** Source material **

------------

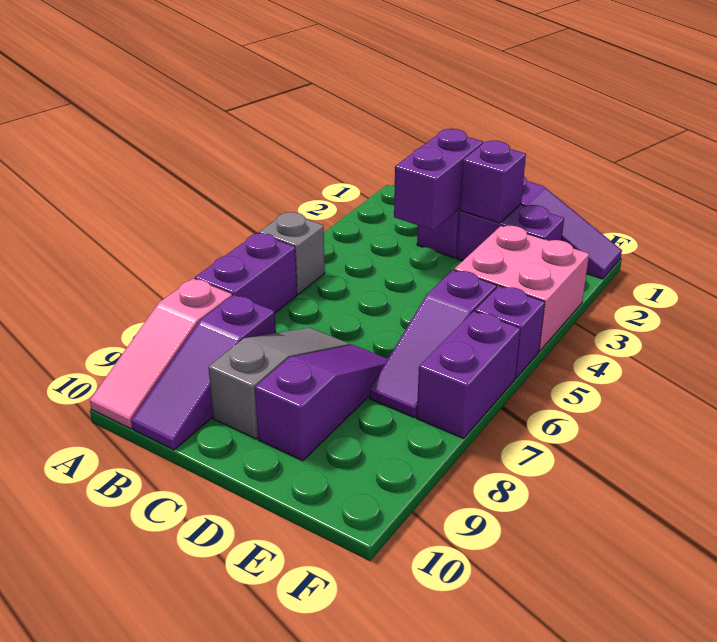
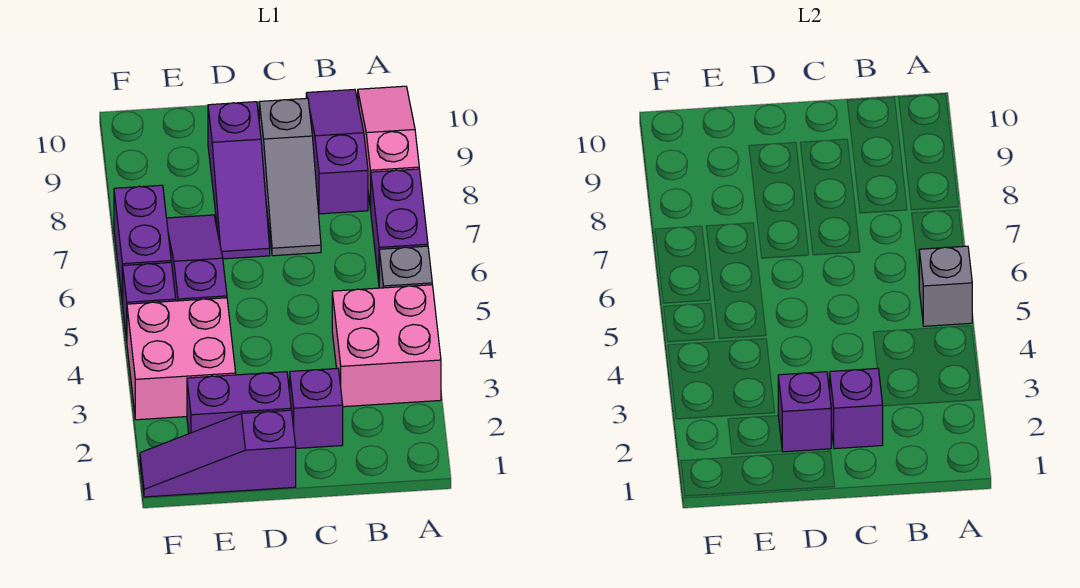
none -> pink brick A3:B4 level 1
none -> grey brick A5 level 2
purple brick C2:C3 level 2 -> purple brick C2 level 2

------------

** Problem to solve **
Your answer should be one number: how many lines of the material include the word "none".

** Solution to this problem **
2